[DATASET EXCERPTS — start]

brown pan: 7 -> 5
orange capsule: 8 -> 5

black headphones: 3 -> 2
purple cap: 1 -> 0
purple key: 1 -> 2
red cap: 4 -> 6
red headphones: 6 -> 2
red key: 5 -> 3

[DATASET EXCERPTS — finish]

TASK ::
Only the lines holding the string "headphones" are needed; copy each of them from the material above.

ANSWER TO THIS EXERCISE ::
black headphones: 3 -> 2
red headphones: 6 -> 2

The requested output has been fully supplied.